▶ _TASK REQUIREMENTS_
Reprint the lines below as they are, minus the pictures.

▶ _TASK MATERIAL_

* * *

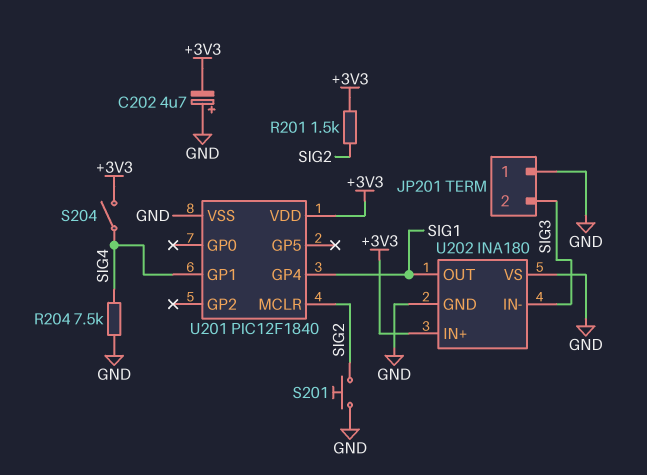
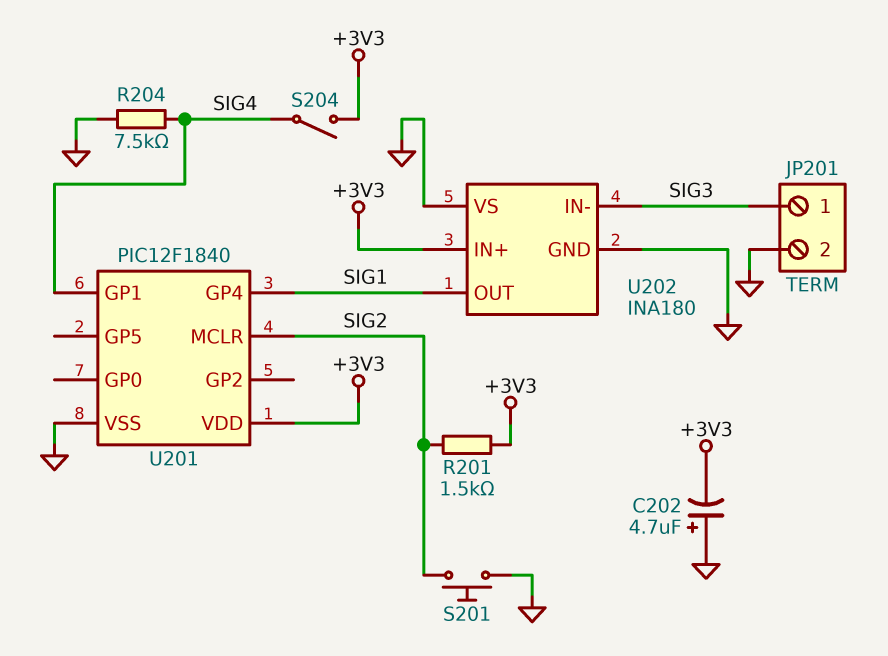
JP201 pin 1: GND -> SIG3
JP201 pin 2: SIG3 -> GND

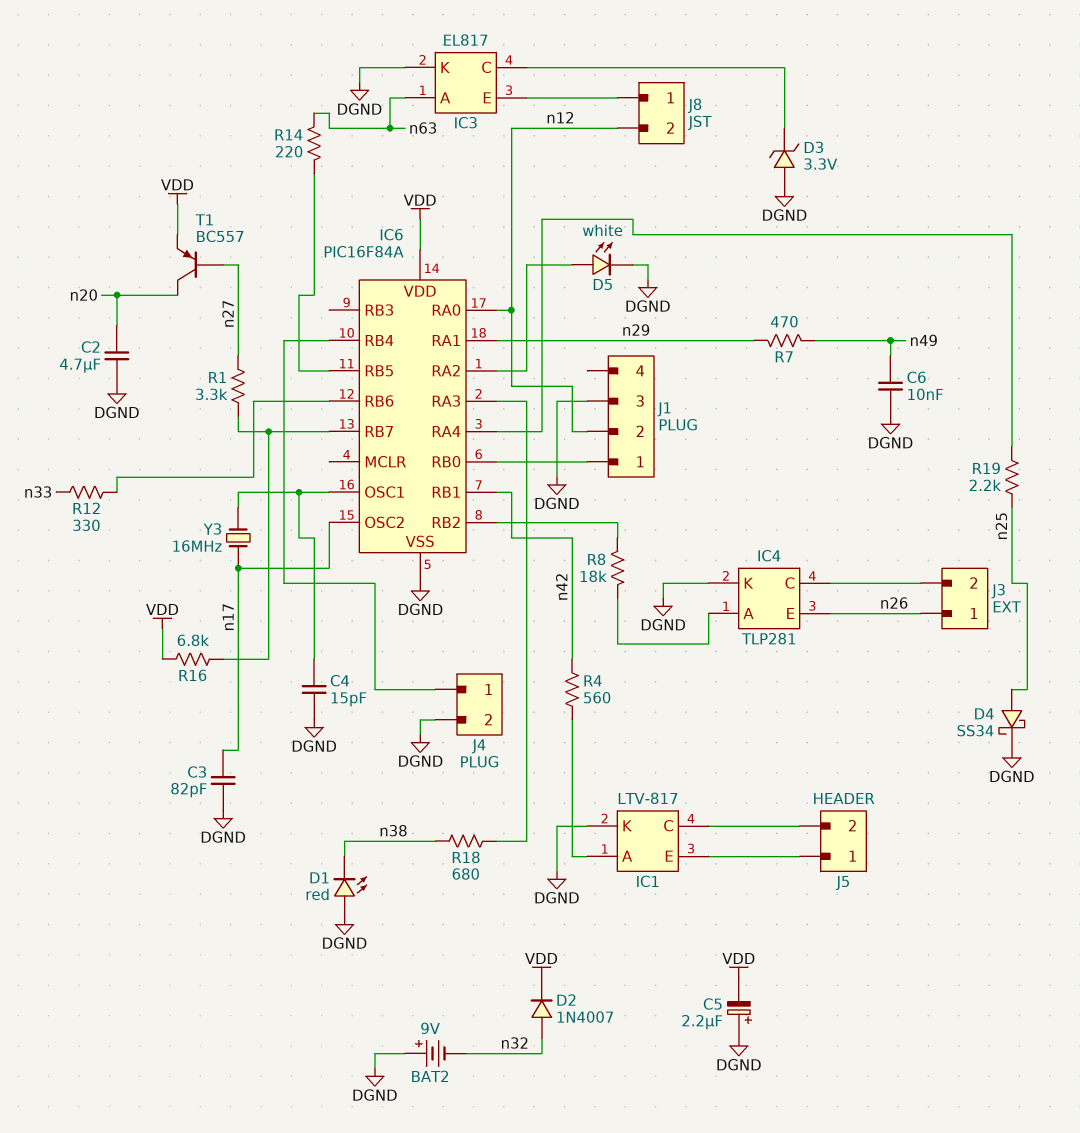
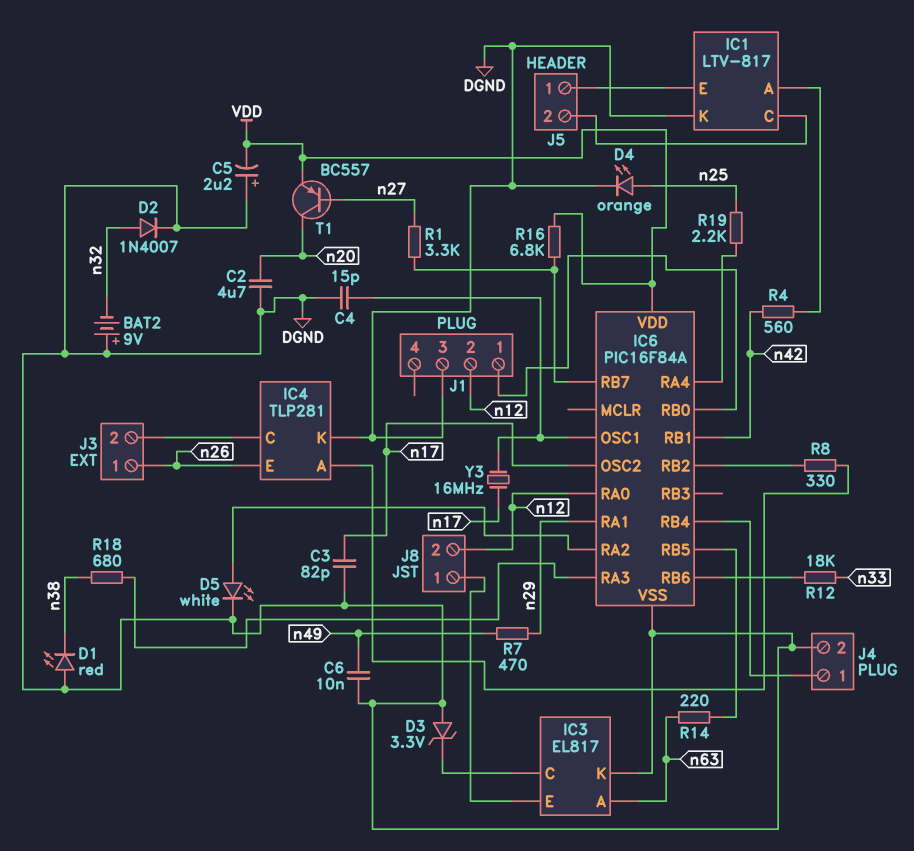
D2: diode 1N4007 (A n32, K VDD) -> diode 1N4007 (A n32, K DGND)
D4: schottky SS34 (A n25, K DGND) -> LED orange (A n25, K DGND)
R8: 18k (IC4/A, IC6/RB2) -> 330 (IC4/A, IC6/RB2)
R12: 330 (IC6/RB6, n33) -> 18k (IC6/RB6, n33)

* * *

▶ _EXERCISE RESPONSE_
JP201 pin 1: GND -> SIG3
JP201 pin 2: SIG3 -> GND

D2: diode 1N4007 (A n32, K VDD) -> diode 1N4007 (A n32, K DGND)
D4: schottky SS34 (A n25, K DGND) -> LED orange (A n25, K DGND)
R8: 18k (IC4/A, IC6/RB2) -> 330 (IC4/A, IC6/RB2)
R12: 330 (IC6/RB6, n33) -> 18k (IC6/RB6, n33)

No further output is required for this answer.